(TASK GOAL)
In the entries below, find the line containing "C2: 1500uF (plus" and the line containing "R13: 150 (3V3, LED) -> 150 (3V3, MOT)". Copy those two lines and everything between them exactly, and only that.

DATASET CONTENT START

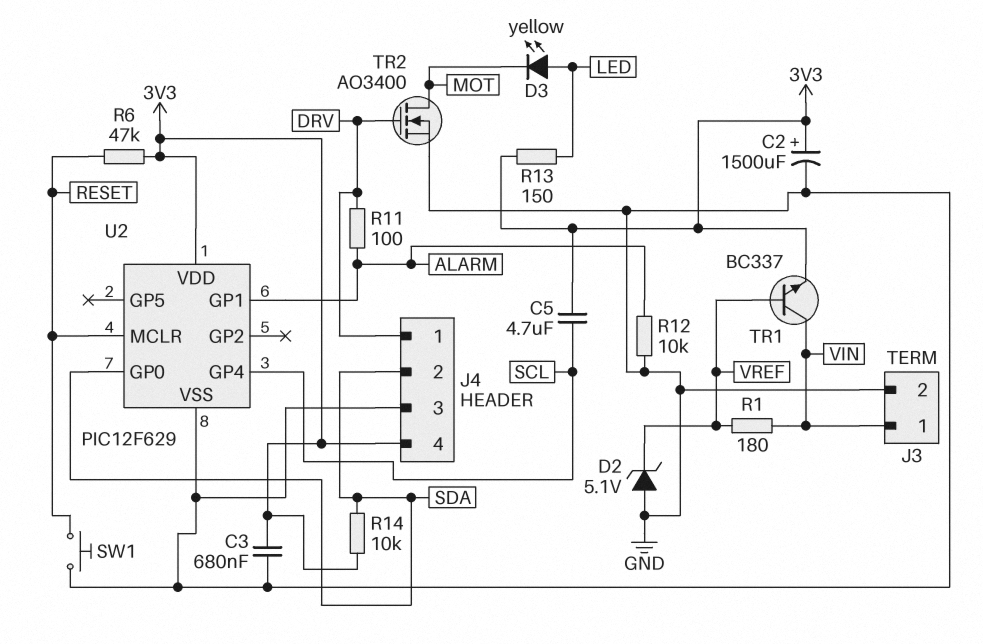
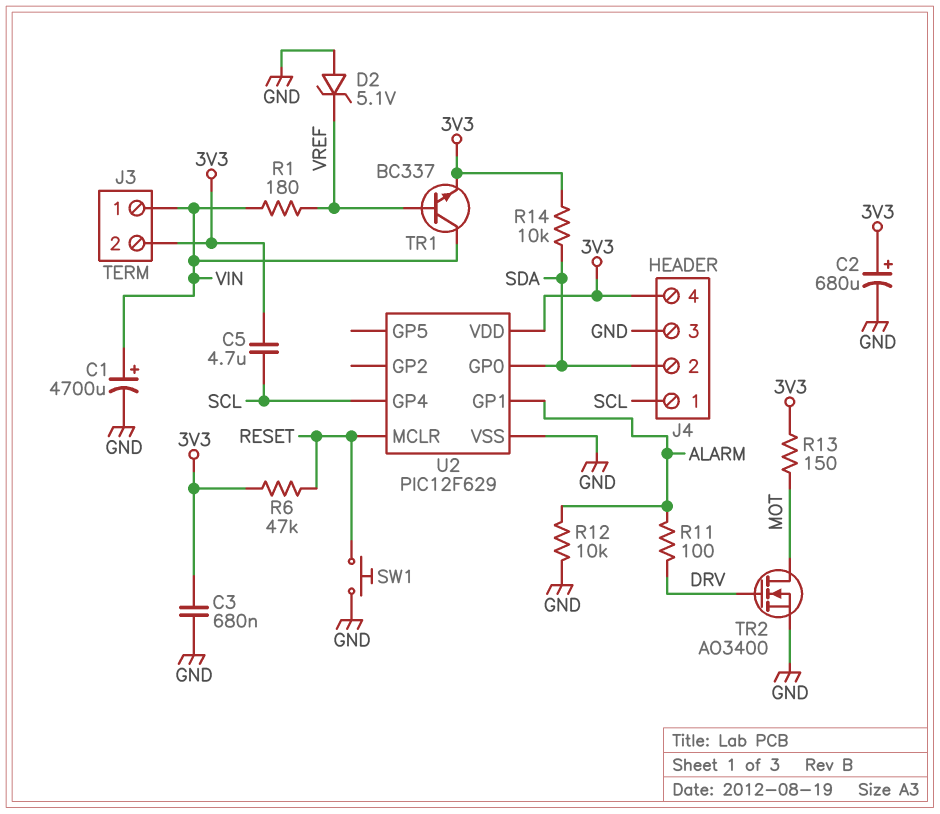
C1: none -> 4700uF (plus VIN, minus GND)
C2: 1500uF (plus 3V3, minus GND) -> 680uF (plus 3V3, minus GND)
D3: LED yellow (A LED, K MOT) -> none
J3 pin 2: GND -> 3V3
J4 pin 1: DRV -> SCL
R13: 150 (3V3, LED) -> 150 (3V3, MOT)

DATASET CONTENT END
DATASET CONTENT START

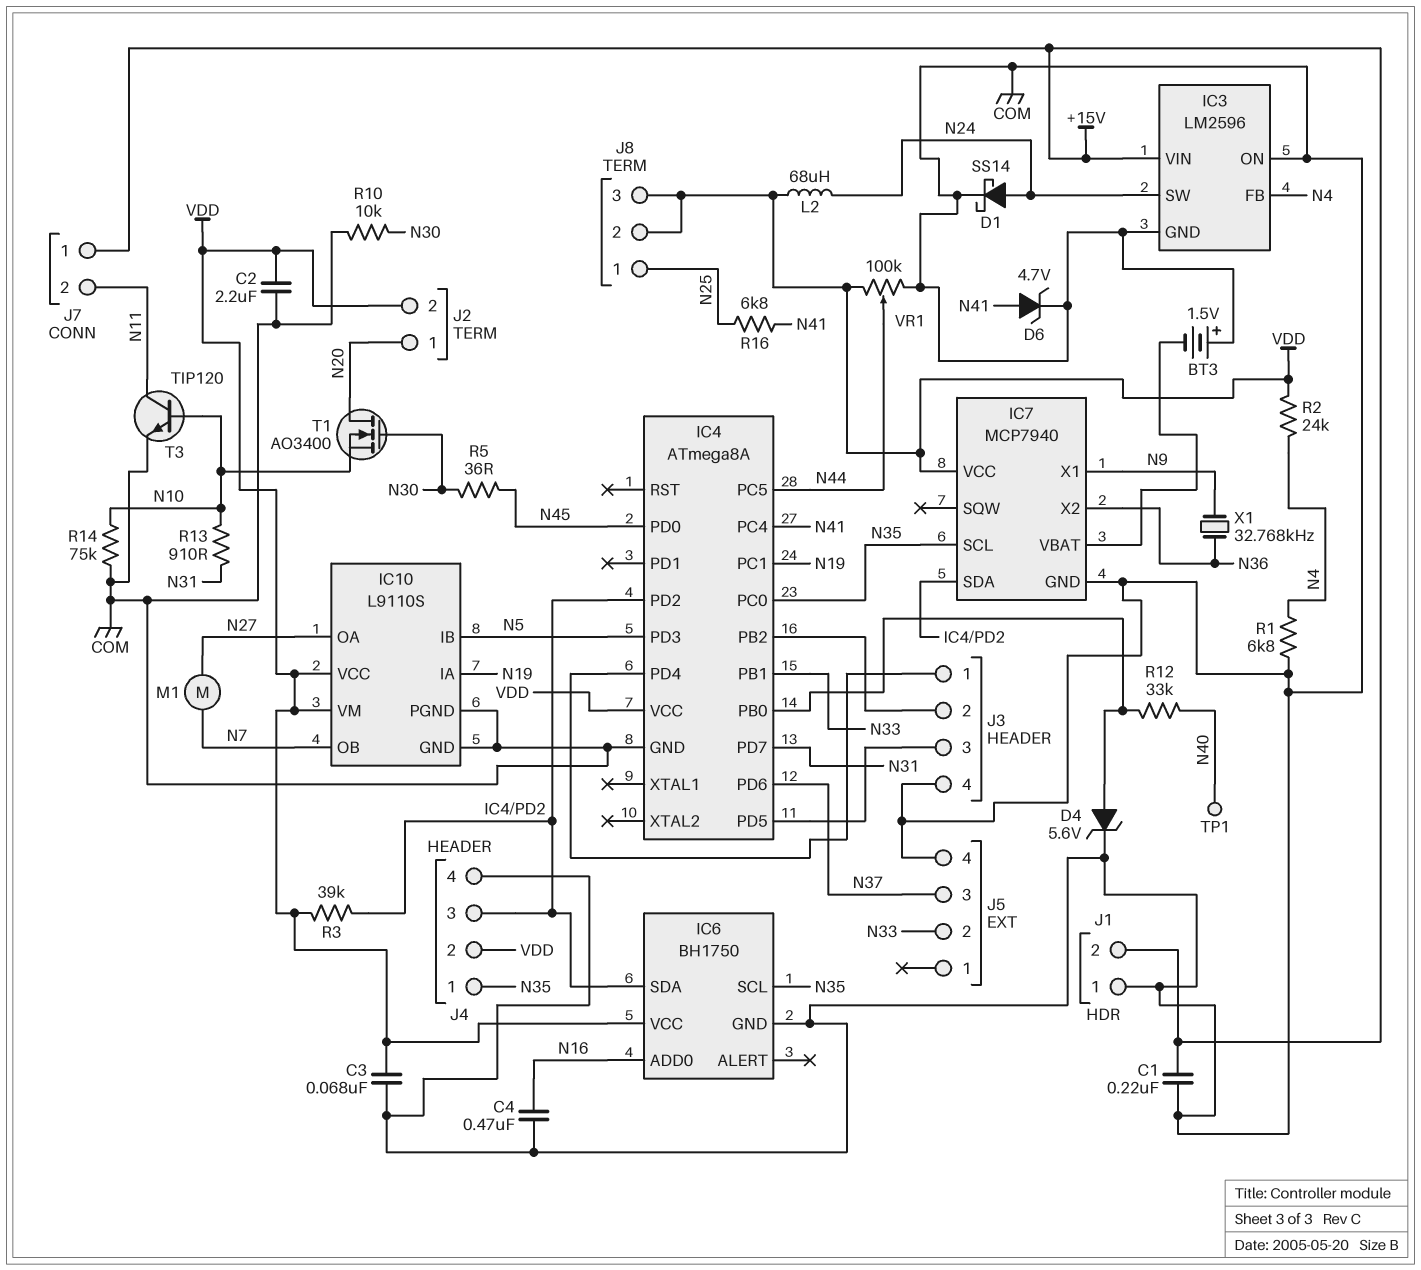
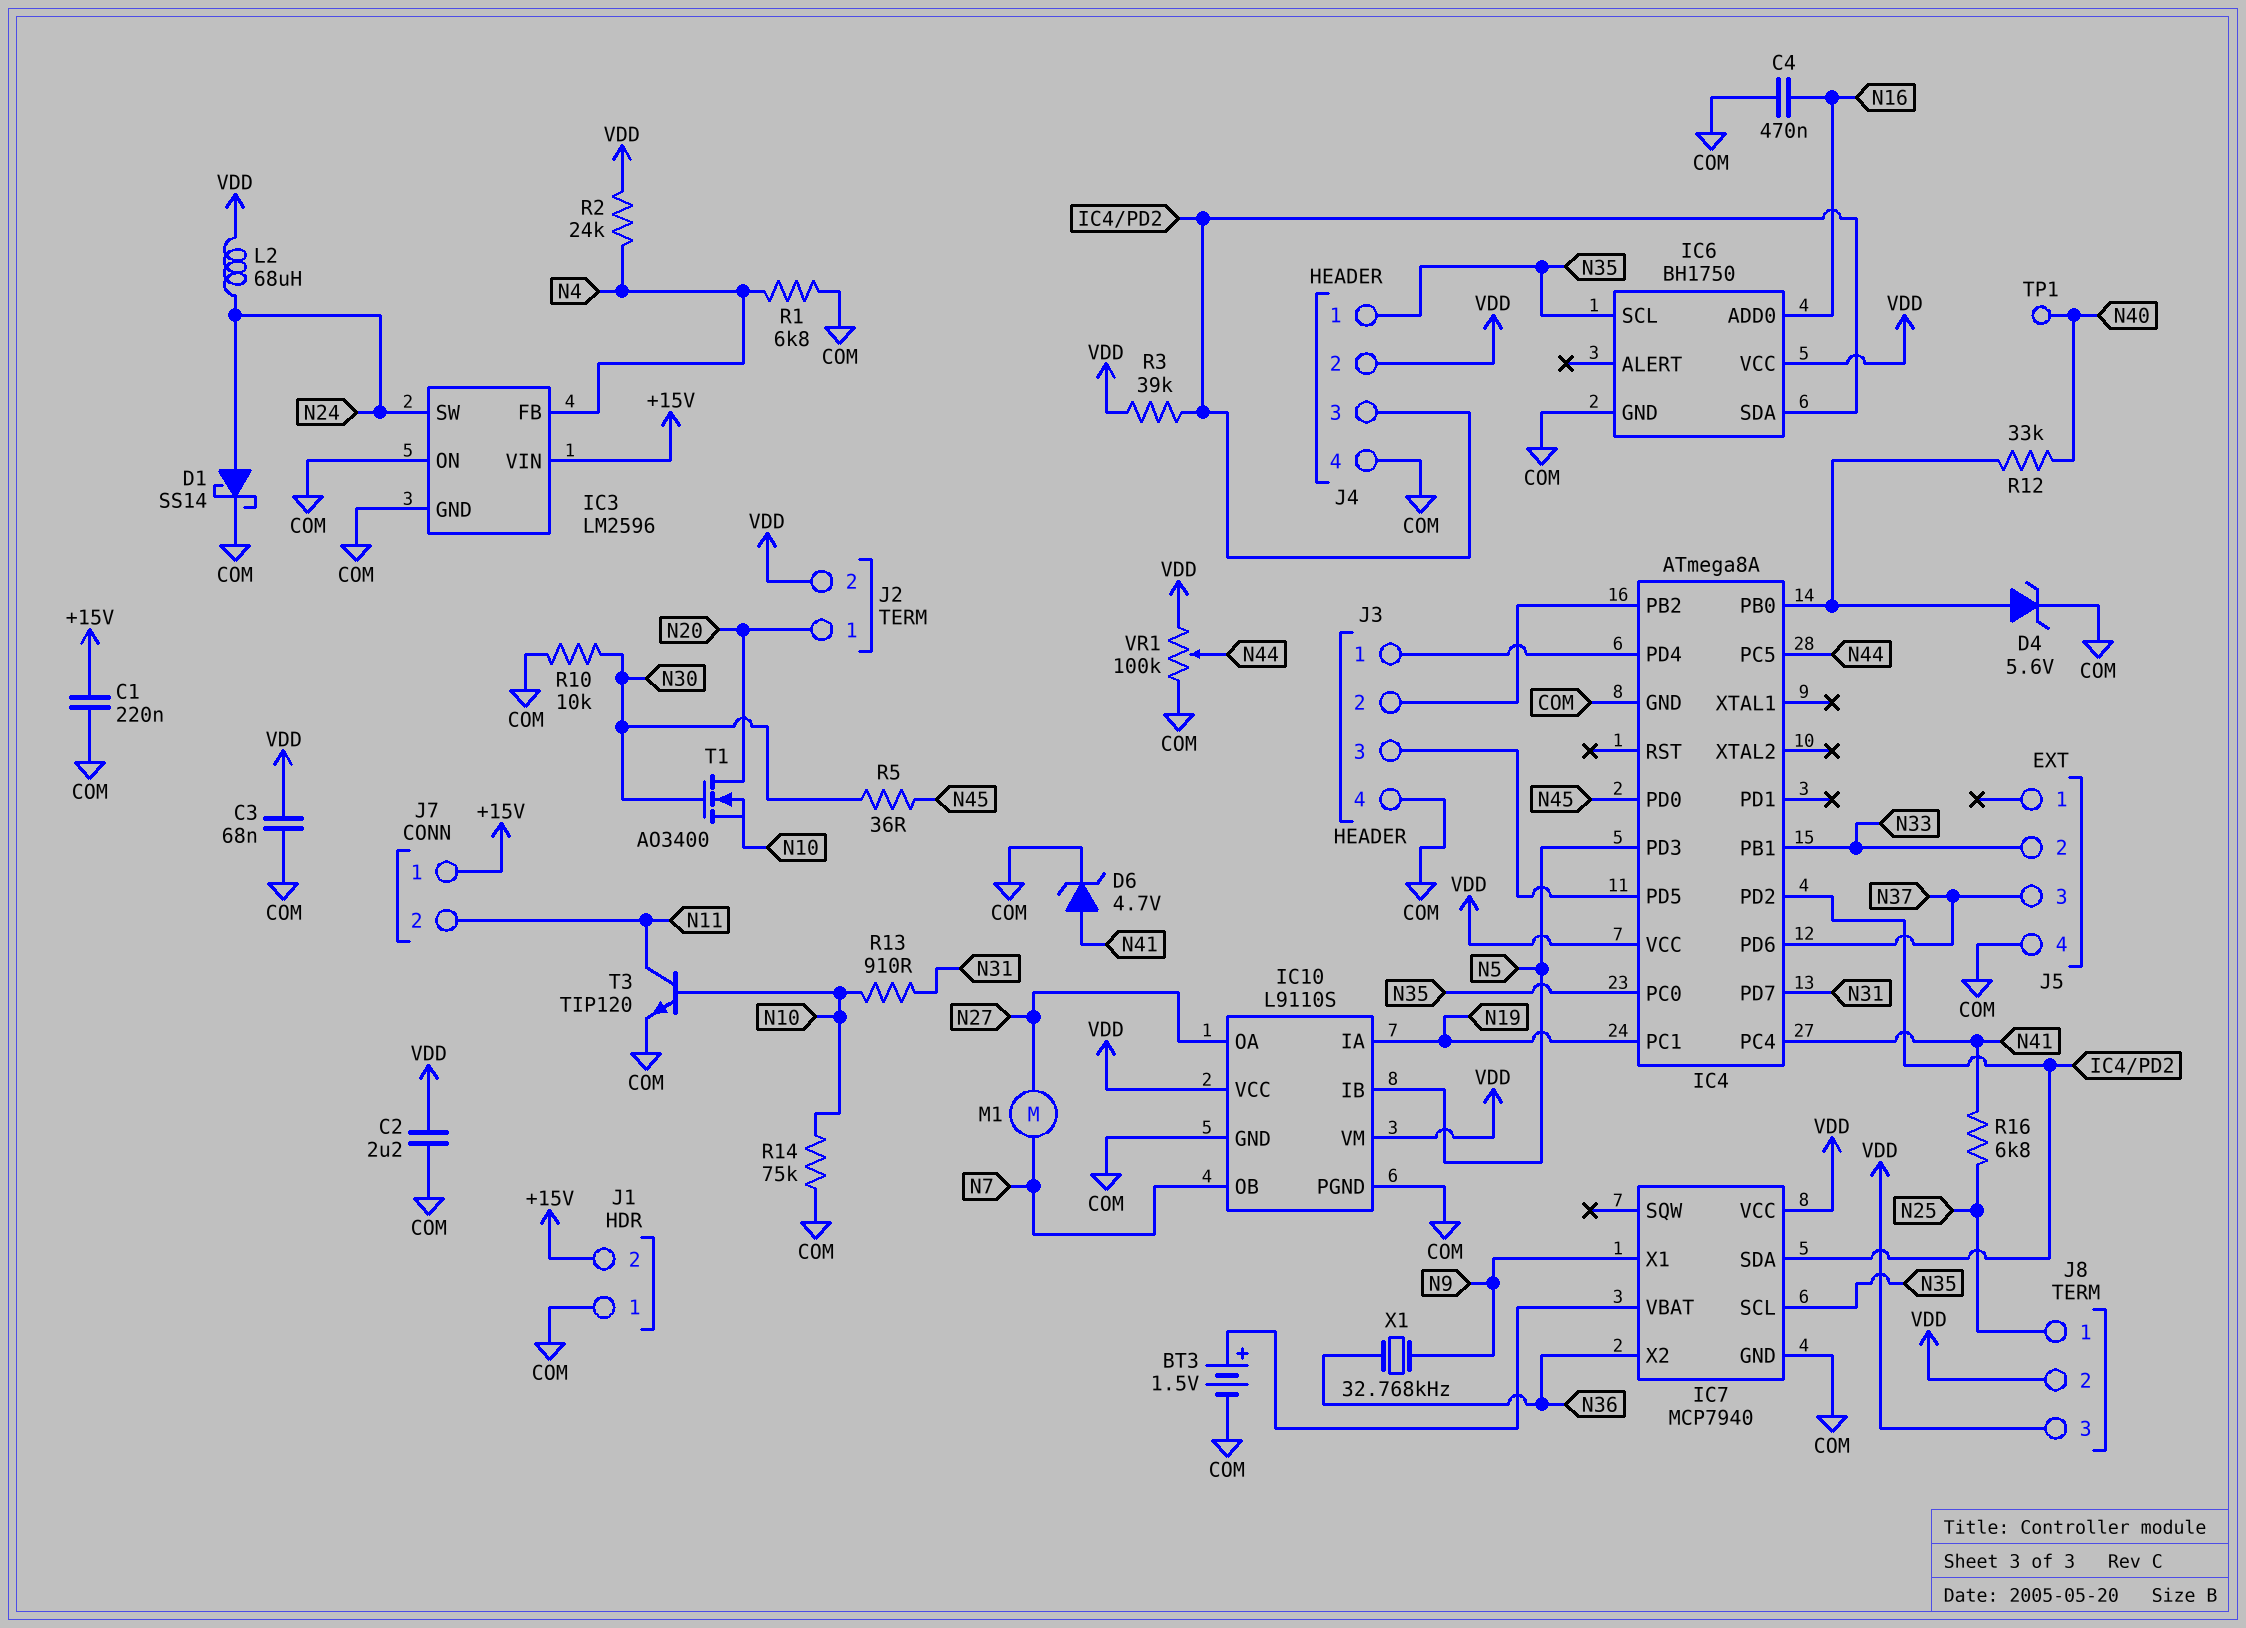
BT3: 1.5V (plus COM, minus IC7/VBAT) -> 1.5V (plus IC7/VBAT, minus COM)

DATASET CONTENT END
DATASET CONTENT START

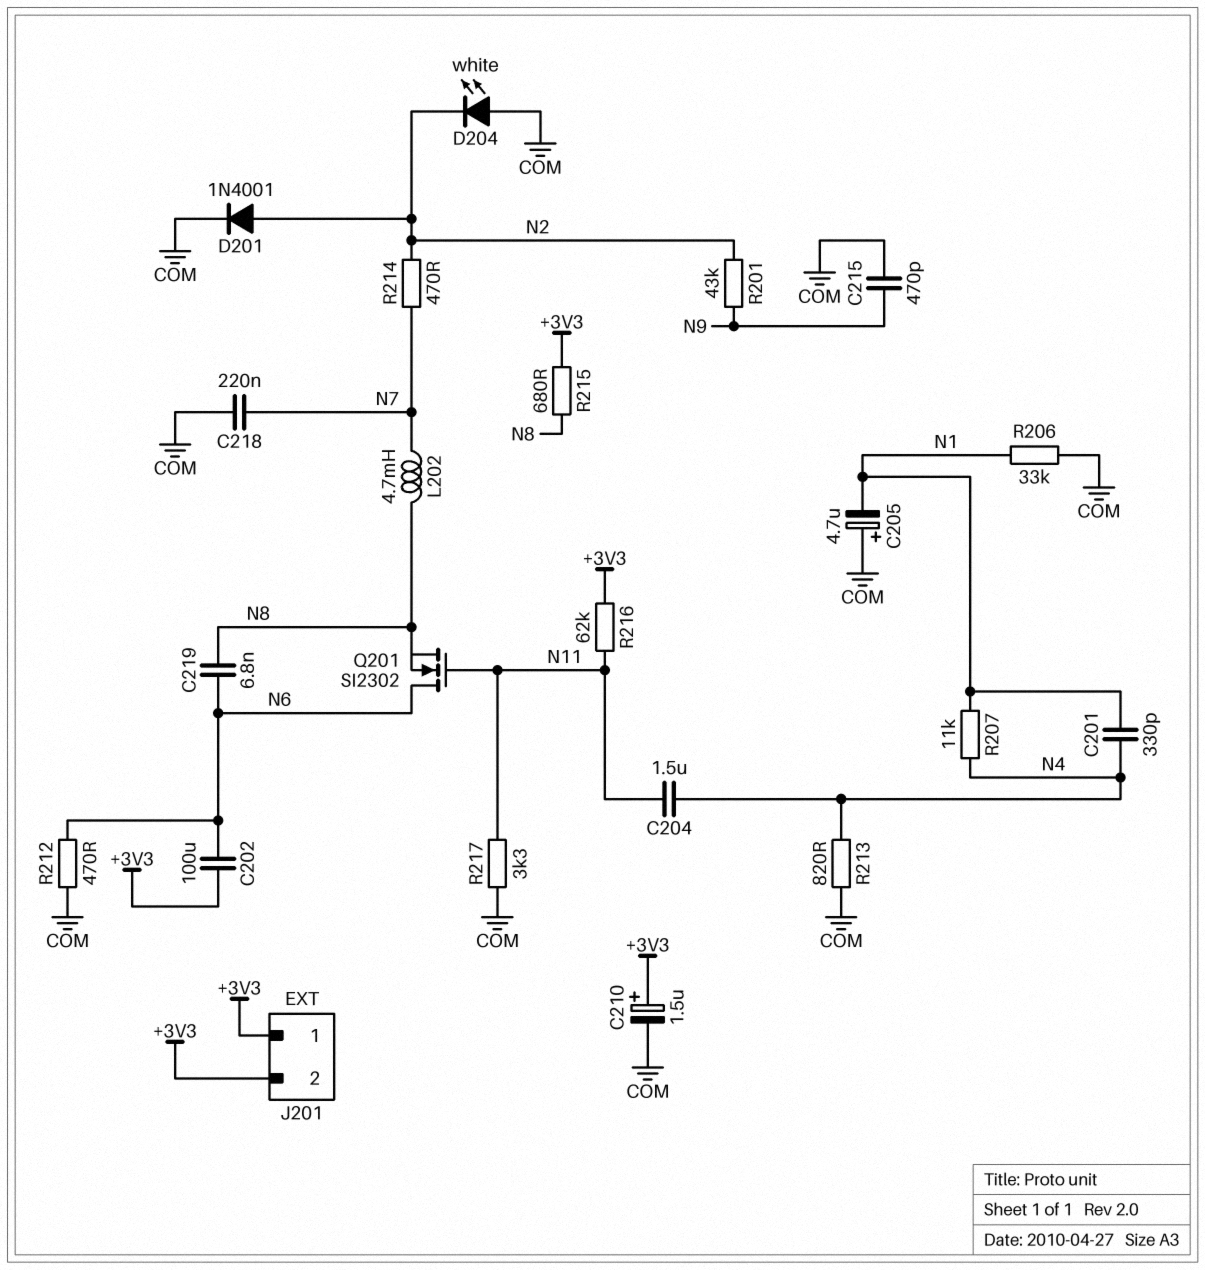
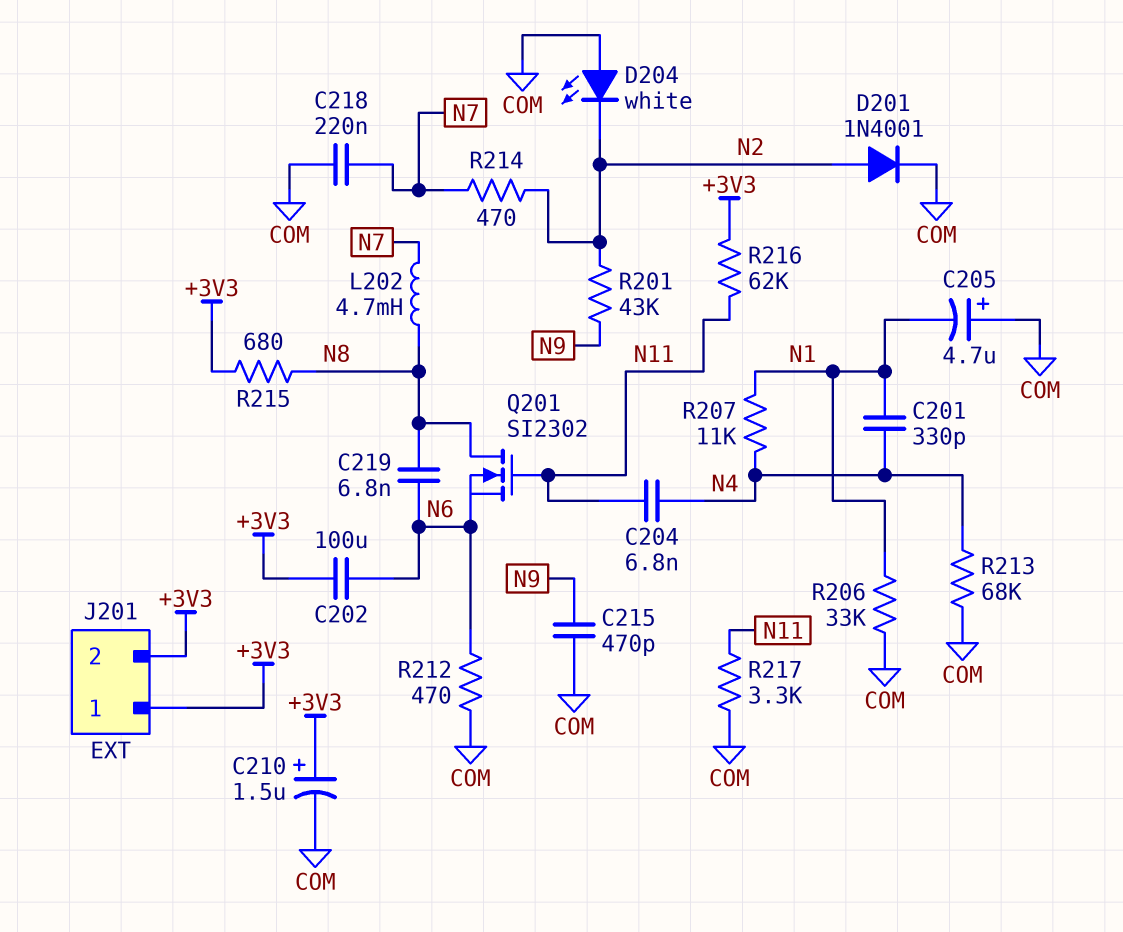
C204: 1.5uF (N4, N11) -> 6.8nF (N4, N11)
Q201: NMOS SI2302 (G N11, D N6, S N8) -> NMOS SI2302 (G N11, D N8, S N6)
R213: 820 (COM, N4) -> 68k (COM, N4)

DATASET CONTENT END

(FINISHED TASK)
C2: 1500uF (plus 3V3, minus GND) -> 680uF (plus 3V3, minus GND)
D3: LED yellow (A LED, K MOT) -> none
J3 pin 2: GND -> 3V3
J4 pin 1: DRV -> SCL
R13: 150 (3V3, LED) -> 150 (3V3, MOT)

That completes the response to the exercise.